## What to do
Print only the closing part of the entries. It starts at the line containing "J2 pin 2: GND -> VEXT" and includes the final line, exactly as written.

## Provided entries
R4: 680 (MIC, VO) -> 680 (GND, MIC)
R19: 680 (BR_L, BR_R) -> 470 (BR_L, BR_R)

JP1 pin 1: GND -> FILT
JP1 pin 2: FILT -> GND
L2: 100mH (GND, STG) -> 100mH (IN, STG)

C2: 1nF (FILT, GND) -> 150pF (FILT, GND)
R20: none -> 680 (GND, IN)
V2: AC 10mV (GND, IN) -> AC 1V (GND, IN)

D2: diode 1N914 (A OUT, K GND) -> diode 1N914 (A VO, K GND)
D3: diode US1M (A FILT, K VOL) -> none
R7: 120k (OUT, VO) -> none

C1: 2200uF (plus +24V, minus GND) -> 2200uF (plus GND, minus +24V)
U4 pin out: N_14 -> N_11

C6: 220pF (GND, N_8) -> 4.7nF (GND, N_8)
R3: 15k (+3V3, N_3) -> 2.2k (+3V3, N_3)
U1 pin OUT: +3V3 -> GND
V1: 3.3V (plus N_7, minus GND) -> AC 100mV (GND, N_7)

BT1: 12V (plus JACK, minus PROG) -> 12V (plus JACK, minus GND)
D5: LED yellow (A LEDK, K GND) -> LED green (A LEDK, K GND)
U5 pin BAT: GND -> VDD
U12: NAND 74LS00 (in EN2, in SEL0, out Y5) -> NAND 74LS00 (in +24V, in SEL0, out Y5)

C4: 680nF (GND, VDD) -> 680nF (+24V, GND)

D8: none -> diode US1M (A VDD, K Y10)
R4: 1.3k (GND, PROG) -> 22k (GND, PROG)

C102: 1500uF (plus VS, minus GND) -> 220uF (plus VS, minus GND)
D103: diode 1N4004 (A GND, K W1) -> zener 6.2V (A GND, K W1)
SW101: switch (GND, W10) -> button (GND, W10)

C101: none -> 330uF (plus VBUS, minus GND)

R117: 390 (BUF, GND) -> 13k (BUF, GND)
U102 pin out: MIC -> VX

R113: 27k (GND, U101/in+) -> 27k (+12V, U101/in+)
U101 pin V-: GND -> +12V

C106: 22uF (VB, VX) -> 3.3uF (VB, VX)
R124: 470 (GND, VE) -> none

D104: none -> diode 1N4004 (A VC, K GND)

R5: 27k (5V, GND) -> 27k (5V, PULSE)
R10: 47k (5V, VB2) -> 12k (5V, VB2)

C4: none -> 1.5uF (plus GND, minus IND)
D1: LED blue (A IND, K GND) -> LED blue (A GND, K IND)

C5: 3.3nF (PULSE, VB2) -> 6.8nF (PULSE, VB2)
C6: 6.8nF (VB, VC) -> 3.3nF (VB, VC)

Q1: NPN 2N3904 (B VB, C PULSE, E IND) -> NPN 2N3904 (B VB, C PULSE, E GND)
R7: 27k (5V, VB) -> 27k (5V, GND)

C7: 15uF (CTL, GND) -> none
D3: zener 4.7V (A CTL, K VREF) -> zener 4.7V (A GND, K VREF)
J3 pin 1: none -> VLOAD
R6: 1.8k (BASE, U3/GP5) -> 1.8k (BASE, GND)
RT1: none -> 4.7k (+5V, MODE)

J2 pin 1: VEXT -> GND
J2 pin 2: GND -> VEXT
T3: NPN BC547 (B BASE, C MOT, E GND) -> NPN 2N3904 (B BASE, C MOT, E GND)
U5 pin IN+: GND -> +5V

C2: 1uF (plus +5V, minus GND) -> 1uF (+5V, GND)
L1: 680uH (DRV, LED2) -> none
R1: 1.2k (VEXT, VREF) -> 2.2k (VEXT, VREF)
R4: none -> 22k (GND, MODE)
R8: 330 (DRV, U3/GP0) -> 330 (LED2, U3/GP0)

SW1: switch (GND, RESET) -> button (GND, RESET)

## Completed task
J2 pin 2: GND -> VEXT
T3: NPN BC547 (B BASE, C MOT, E GND) -> NPN 2N3904 (B BASE, C MOT, E GND)
U5 pin IN+: GND -> +5V

C2: 1uF (plus +5V, minus GND) -> 1uF (+5V, GND)
L1: 680uH (DRV, LED2) -> none
R1: 1.2k (VEXT, VREF) -> 2.2k (VEXT, VREF)
R4: none -> 22k (GND, MODE)
R8: 330 (DRV, U3/GP0) -> 330 (LED2, U3/GP0)

SW1: switch (GND, RESET) -> button (GND, RESET)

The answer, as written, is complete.